(ENTRIES SHOWN Opens)

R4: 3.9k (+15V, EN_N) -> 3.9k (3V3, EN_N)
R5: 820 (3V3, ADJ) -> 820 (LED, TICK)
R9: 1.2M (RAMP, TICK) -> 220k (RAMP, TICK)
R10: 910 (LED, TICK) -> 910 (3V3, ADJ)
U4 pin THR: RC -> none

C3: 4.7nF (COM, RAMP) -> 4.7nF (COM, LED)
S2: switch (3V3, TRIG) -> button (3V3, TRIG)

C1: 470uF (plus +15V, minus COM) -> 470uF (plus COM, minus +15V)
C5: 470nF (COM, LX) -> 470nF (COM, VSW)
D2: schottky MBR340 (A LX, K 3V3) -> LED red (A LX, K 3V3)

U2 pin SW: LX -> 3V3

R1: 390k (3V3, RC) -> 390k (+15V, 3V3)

(ENTRIES SHOWN Closes)

§ ASSIGNMENT
The lines from the one holding "R9: 1.2M (RAMP, TICK) -> 220k (RAMP, TICK)" to the end of the entries are to be repeated exactly, with both ends included and nothing else.

§ THE COMPLETED TASK
R9: 1.2M (RAMP, TICK) -> 220k (RAMP, TICK)
R10: 910 (LED, TICK) -> 910 (3V3, ADJ)
U4 pin THR: RC -> none

C3: 4.7nF (COM, RAMP) -> 4.7nF (COM, LED)
S2: switch (3V3, TRIG) -> button (3V3, TRIG)

C1: 470uF (plus +15V, minus COM) -> 470uF (plus COM, minus +15V)
C5: 470nF (COM, LX) -> 470nF (COM, VSW)
D2: schottky MBR340 (A LX, K 3V3) -> LED red (A LX, K 3V3)

U2 pin SW: LX -> 3V3

R1: 390k (3V3, RC) -> 390k (+15V, 3V3)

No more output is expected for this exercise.